Available records:
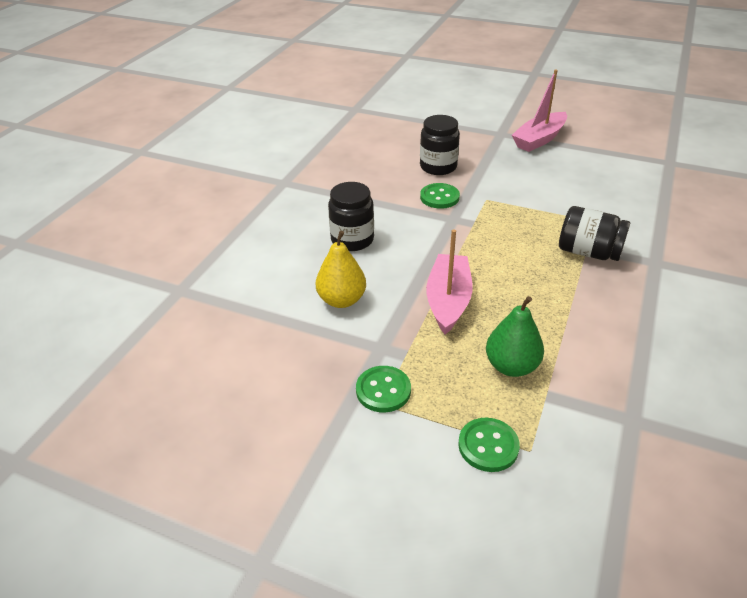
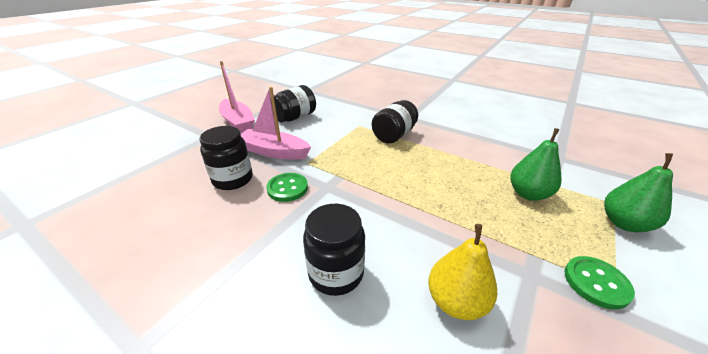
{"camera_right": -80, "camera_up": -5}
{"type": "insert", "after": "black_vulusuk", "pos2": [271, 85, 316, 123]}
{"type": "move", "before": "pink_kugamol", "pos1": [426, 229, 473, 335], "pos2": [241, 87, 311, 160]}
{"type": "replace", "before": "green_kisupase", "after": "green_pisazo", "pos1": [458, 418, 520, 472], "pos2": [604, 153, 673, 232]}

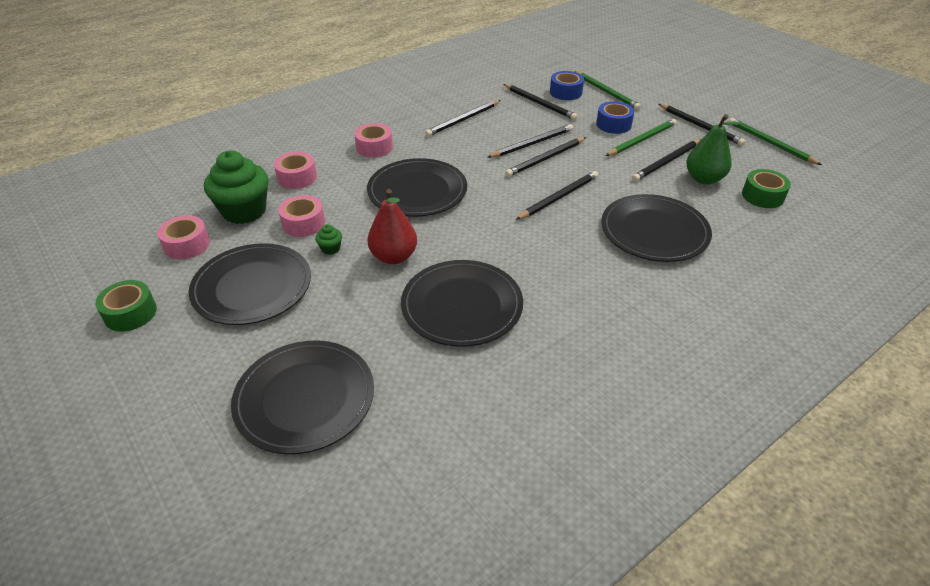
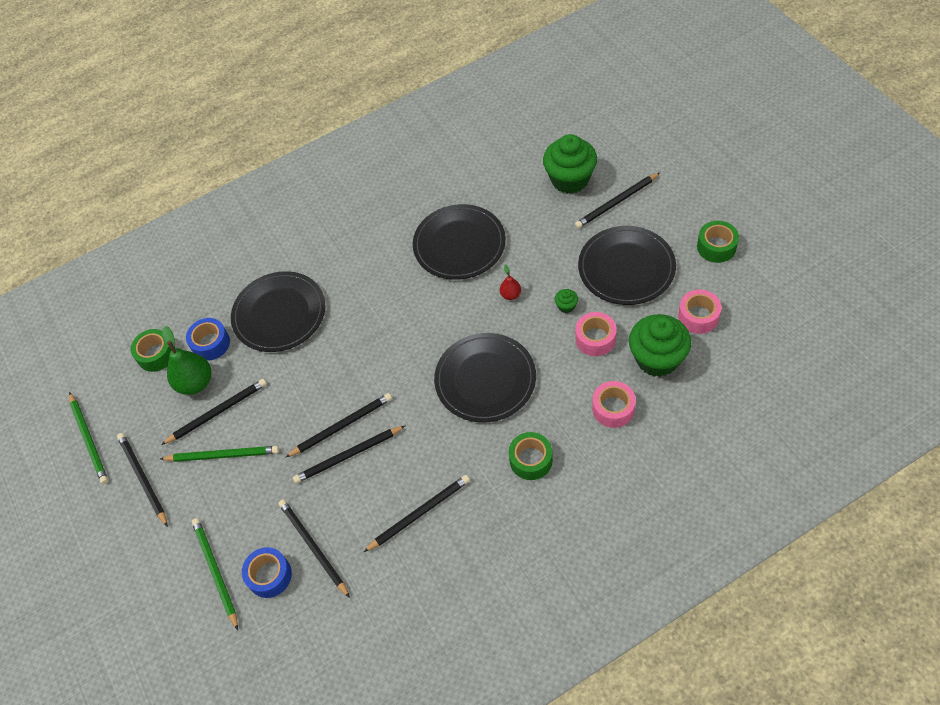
{"camera_right": -165, "camera_up": 15}
{"type": "move", "before": "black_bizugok", "pos1": [516, 171, 598, 220], "pos2": [575, 173, 660, 228]}
{"type": "move", "before": "blue_mapupil", "pos1": [596, 101, 634, 134], "pos2": [186, 318, 230, 361]}
{"type": "replace", "before": "black_mupelirak", "after": "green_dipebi", "pos1": [231, 340, 374, 454], "pos2": [543, 134, 597, 194]}
{"type": "recolor", "before": "pink_mapupil", "after": "green_mapupil", "pos1": [354, 123, 393, 158], "pos2": [509, 432, 553, 480]}
{"type": "rotate", "before": "green_bizugok", "pos1": [606, 119, 677, 156], "pos2": [160, 446, 279, 462], "turn": -150}
{"type": "resize", "before": "red_pisazo", "pos1": [367, 189, 417, 264], "pos2": [500, 265, 521, 300], "scale": 0.51}

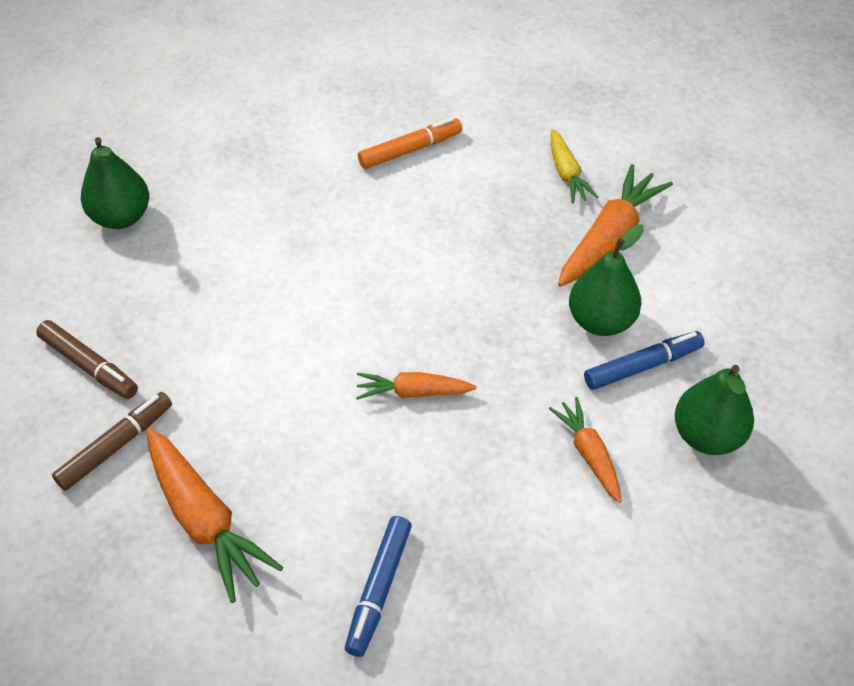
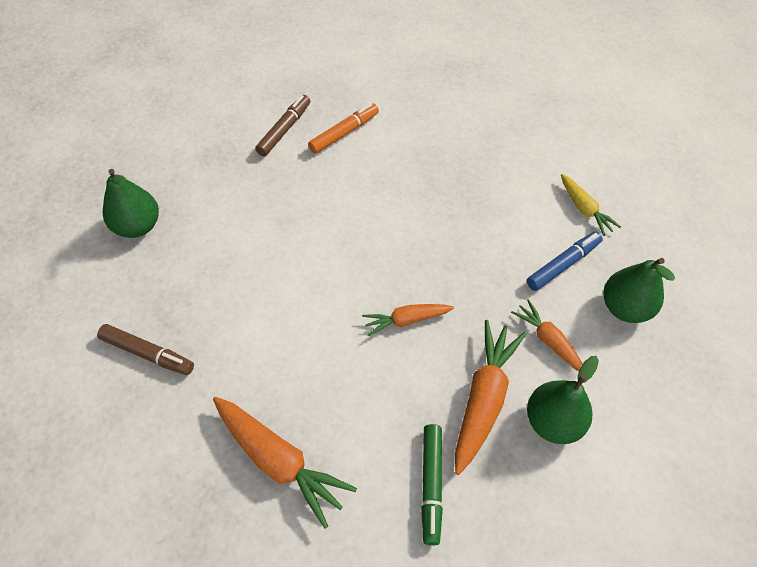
{"camera_right": -15, "camera_up": 5}
{"type": "move", "before": "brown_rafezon", "pos1": [52, 392, 172, 491], "pos2": [255, 95, 310, 156]}
{"type": "move", "before": "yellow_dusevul", "pos1": [550, 129, 598, 203], "pos2": [561, 174, 621, 236]}
{"type": "move", "before": "orange_dusevul", "pos1": [558, 164, 673, 287], "pos2": [455, 320, 526, 475]}
{"type": "move", "before": "green_pisazo", "pos1": [569, 224, 644, 336], "pos2": [527, 356, 599, 444]}
{"type": "recolor", "before": "blue_rafezon", "after": "green_rafezon", "pos1": [345, 516, 412, 657], "pos2": [421, 424, 443, 546]}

Assigned task: From the first line to the last, reproduce the records above exactly and skip the pictures.

Output of the task:
{"camera_right": -80, "camera_up": -5}
{"type": "insert", "after": "black_vulusuk", "pos2": [271, 85, 316, 123]}
{"type": "move", "before": "pink_kugamol", "pos1": [426, 229, 473, 335], "pos2": [241, 87, 311, 160]}
{"type": "replace", "before": "green_kisupase", "after": "green_pisazo", "pos1": [458, 418, 520, 472], "pos2": [604, 153, 673, 232]}

{"camera_right": -165, "camera_up": 15}
{"type": "move", "before": "black_bizugok", "pos1": [516, 171, 598, 220], "pos2": [575, 173, 660, 228]}
{"type": "move", "before": "blue_mapupil", "pos1": [596, 101, 634, 134], "pos2": [186, 318, 230, 361]}
{"type": "replace", "before": "black_mupelirak", "after": "green_dipebi", "pos1": [231, 340, 374, 454], "pos2": [543, 134, 597, 194]}
{"type": "recolor", "before": "pink_mapupil", "after": "green_mapupil", "pos1": [354, 123, 393, 158], "pos2": [509, 432, 553, 480]}
{"type": "rotate", "before": "green_bizugok", "pos1": [606, 119, 677, 156], "pos2": [160, 446, 279, 462], "turn": -150}
{"type": "resize", "before": "red_pisazo", "pos1": [367, 189, 417, 264], "pos2": [500, 265, 521, 300], "scale": 0.51}

{"camera_right": -15, "camera_up": 5}
{"type": "move", "before": "brown_rafezon", "pos1": [52, 392, 172, 491], "pos2": [255, 95, 310, 156]}
{"type": "move", "before": "yellow_dusevul", "pos1": [550, 129, 598, 203], "pos2": [561, 174, 621, 236]}
{"type": "move", "before": "orange_dusevul", "pos1": [558, 164, 673, 287], "pos2": [455, 320, 526, 475]}
{"type": "move", "before": "green_pisazo", "pos1": [569, 224, 644, 336], "pos2": [527, 356, 599, 444]}
{"type": "recolor", "before": "blue_rafezon", "after": "green_rafezon", "pos1": [345, 516, 412, 657], "pos2": [421, 424, 443, 546]}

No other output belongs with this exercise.